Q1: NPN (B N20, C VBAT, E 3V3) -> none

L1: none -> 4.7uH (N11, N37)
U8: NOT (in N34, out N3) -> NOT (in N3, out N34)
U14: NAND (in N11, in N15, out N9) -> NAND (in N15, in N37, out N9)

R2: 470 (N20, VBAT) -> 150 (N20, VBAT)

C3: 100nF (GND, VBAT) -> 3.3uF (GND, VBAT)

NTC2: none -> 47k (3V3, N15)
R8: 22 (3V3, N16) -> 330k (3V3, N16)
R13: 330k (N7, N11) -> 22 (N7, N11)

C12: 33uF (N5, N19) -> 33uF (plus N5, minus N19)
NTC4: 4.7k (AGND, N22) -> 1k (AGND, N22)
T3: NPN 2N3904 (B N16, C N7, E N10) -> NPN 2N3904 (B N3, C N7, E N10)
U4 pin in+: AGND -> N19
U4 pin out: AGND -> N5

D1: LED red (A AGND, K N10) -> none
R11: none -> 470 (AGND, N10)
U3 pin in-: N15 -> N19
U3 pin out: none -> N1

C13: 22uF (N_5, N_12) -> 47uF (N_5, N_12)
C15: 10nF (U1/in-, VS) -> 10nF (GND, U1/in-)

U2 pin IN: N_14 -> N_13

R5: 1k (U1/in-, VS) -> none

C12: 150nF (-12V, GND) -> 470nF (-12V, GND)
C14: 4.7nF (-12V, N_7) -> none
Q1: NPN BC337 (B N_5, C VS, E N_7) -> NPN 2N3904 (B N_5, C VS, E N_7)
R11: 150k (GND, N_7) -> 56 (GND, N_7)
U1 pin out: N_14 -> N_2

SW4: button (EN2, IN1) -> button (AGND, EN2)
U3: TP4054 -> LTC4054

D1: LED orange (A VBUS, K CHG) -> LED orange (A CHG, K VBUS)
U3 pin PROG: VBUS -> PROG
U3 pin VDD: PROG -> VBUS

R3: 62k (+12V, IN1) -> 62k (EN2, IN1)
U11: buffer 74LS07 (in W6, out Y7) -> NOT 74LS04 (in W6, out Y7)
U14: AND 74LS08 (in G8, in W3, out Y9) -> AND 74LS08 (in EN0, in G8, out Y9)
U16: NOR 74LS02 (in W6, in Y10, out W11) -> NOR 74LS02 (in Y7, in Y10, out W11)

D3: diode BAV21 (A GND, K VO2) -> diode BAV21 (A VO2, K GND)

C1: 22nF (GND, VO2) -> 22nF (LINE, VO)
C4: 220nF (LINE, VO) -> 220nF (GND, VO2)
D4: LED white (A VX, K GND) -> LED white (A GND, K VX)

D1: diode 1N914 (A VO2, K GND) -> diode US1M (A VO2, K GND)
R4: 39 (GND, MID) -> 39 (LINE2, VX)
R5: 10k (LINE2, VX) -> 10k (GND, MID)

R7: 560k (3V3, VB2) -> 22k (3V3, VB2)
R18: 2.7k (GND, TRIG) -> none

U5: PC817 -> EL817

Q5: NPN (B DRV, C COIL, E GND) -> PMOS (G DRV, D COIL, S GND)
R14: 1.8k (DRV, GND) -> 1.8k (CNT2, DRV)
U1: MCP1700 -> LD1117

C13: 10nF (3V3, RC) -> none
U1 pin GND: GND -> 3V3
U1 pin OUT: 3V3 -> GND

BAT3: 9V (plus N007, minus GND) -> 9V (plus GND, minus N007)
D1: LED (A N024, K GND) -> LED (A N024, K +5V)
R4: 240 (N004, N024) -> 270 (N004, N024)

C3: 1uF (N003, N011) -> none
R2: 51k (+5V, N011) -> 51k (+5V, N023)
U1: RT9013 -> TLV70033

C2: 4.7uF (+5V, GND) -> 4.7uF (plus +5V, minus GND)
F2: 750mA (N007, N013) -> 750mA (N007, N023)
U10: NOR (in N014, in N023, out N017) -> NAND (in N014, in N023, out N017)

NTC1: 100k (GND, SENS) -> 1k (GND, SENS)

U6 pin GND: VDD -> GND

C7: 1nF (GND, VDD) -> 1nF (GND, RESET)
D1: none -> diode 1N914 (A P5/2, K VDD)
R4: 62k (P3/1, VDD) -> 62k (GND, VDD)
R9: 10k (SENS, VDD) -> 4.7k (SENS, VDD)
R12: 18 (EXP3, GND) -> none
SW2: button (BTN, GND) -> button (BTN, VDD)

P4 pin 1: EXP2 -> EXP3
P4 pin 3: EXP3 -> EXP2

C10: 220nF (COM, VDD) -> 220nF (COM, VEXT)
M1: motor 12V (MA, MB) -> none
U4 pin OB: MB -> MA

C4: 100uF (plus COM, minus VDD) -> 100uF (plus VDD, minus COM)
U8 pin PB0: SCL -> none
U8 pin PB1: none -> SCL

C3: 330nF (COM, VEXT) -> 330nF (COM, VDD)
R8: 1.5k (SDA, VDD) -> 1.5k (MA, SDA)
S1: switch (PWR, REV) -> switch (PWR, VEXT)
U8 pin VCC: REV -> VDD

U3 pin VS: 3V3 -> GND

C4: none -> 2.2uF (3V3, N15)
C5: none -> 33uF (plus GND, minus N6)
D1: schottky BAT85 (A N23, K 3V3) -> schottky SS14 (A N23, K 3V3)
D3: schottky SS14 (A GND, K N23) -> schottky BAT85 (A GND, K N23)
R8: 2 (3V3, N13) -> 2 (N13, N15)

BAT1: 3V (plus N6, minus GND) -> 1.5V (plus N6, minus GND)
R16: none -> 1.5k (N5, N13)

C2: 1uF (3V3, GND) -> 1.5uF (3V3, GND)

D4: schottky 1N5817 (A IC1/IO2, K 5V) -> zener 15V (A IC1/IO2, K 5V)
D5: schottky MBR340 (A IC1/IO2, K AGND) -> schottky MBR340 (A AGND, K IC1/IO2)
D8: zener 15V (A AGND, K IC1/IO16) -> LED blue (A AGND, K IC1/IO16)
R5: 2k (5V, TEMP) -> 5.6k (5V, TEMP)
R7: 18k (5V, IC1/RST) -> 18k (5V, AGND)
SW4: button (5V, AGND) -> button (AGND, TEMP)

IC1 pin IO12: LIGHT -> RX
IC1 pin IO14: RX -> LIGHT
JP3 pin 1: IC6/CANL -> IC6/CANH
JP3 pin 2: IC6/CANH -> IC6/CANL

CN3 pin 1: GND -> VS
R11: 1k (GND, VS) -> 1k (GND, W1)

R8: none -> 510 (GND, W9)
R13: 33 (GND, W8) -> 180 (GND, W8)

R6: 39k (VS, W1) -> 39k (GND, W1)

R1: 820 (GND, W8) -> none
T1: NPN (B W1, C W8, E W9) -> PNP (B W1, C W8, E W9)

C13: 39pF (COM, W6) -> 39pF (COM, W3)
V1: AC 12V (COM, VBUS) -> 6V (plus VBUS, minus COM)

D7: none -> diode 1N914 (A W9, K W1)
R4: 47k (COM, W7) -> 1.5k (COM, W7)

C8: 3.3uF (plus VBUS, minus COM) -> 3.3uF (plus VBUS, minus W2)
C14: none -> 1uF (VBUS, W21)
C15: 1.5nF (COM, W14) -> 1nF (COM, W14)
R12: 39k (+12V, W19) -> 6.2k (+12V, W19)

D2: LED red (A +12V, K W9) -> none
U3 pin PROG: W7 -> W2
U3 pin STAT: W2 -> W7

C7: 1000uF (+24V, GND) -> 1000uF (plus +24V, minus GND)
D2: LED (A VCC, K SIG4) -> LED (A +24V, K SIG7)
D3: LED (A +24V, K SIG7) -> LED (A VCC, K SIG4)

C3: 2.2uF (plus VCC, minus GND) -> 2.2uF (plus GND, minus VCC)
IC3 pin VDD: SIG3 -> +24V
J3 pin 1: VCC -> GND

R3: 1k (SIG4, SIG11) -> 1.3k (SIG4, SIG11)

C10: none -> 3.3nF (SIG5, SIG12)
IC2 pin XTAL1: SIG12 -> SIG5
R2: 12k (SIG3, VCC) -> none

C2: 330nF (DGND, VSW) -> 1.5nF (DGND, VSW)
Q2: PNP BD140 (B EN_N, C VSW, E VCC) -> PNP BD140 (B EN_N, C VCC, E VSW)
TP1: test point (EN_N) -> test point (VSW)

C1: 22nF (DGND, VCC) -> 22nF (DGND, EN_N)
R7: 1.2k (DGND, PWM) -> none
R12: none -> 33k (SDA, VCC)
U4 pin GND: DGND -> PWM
⁂
- **Problem details**: Retype word for word everything in the listing above from the line that holds "R3: 62k (+12V, IN1) -> 62k (EN2, IN1)" down to the line that holds "U16: NOR 74LS02". Keep both end lines and leave out the rest.

- **Response to the exercise**:
R3: 62k (+12V, IN1) -> 62k (EN2, IN1)
U11: buffer 74LS07 (in W6, out Y7) -> NOT 74LS04 (in W6, out Y7)
U14: AND 74LS08 (in G8, in W3, out Y9) -> AND 74LS08 (in EN0, in G8, out Y9)
U16: NOR 74LS02 (in W6, in Y10, out W11) -> NOR 74LS02 (in Y7, in Y10, out W11)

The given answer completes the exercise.